* What to do
Copy out the lines below with "blank" substituted for each "none" and everything else left as it is. Leave the pictures out of your answer.

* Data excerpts
════════════════
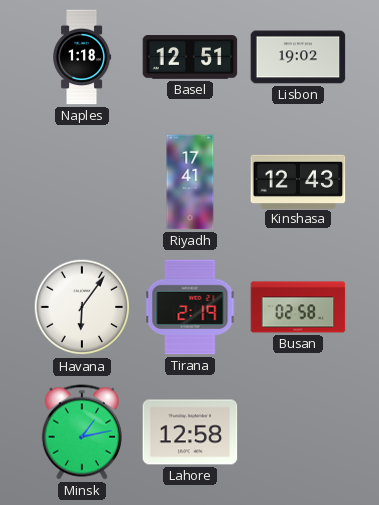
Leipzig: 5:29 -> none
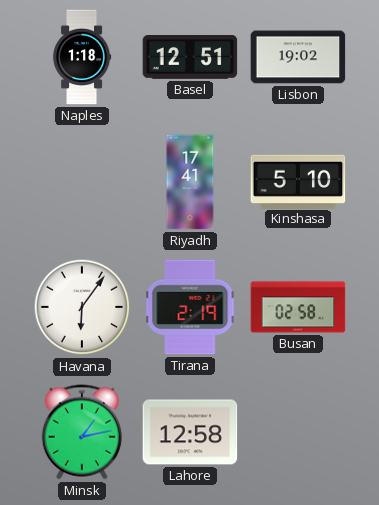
Kinshasa: 12:43 -> 5:10
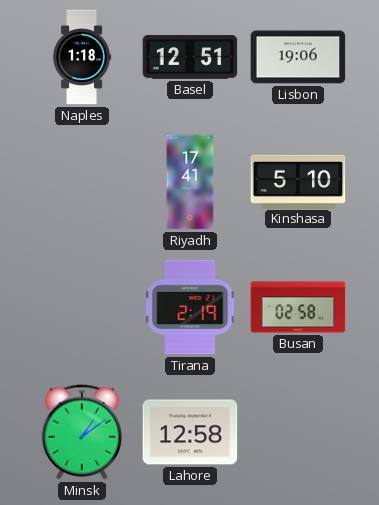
Lisbon: 19:02 -> 19:06
Havana: 6:06 -> none
Minsk: 1:13 -> 1:09
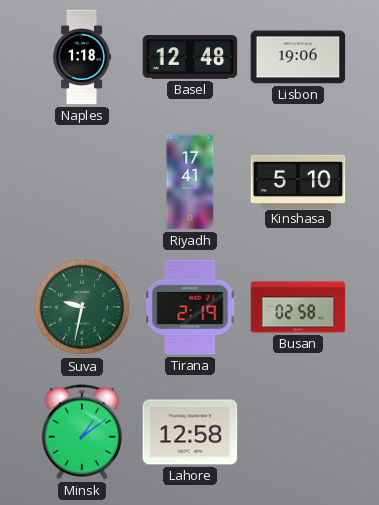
Basel: 12:51 -> 12:48
Suva: none -> 9:32
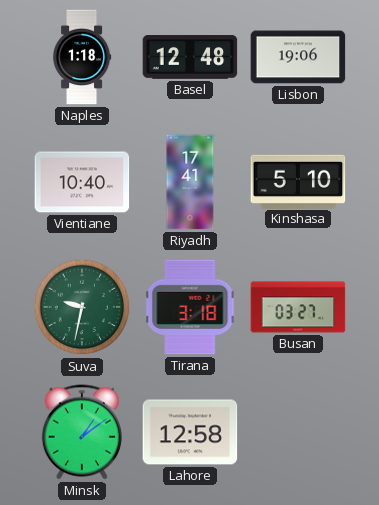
Vientiane: none -> 10:40
Tirana: 2:19 -> 3:18
Busan: 02:58 -> 03:27
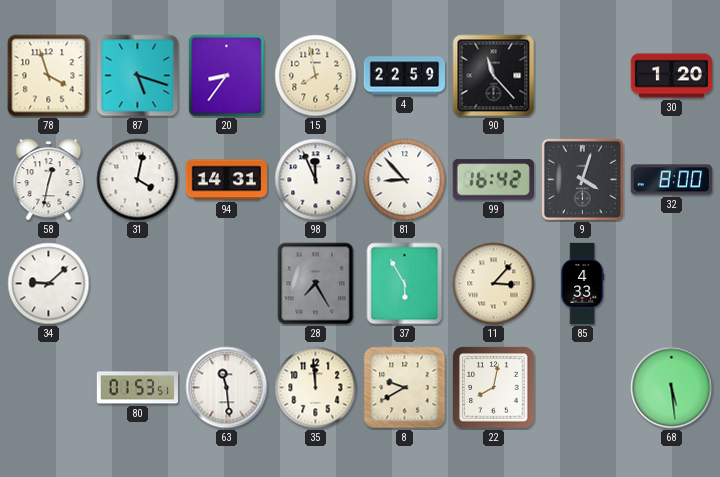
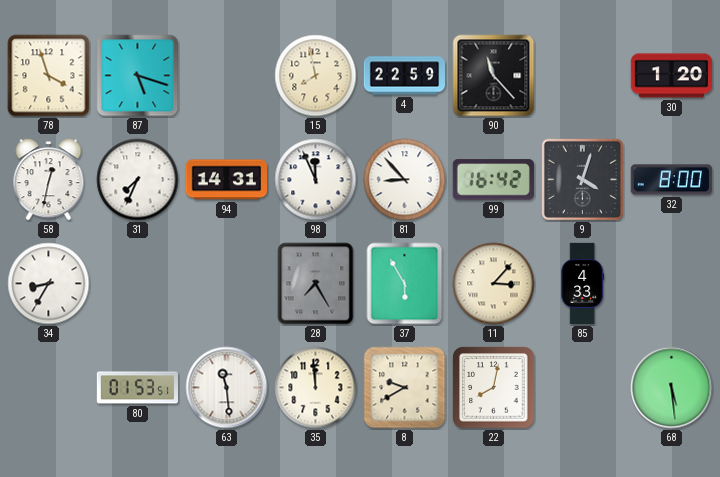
20: 8:36 -> none
31: 4:02 -> 7:34
34: 9:08 -> 8:35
════════════════
* Worked answer
Leipzig: 5:29 -> blank
Kinshasa: 12:43 -> 5:10
Lisbon: 19:02 -> 19:06
Havana: 6:06 -> blank
Minsk: 1:13 -> 1:09
Basel: 12:51 -> 12:48
Suva: blank -> 9:32
Vientiane: blank -> 10:40
Tirana: 2:19 -> 3:18
Busan: 02:58 -> 03:27
20: 8:36 -> blank
31: 4:02 -> 7:34
34: 9:08 -> 8:35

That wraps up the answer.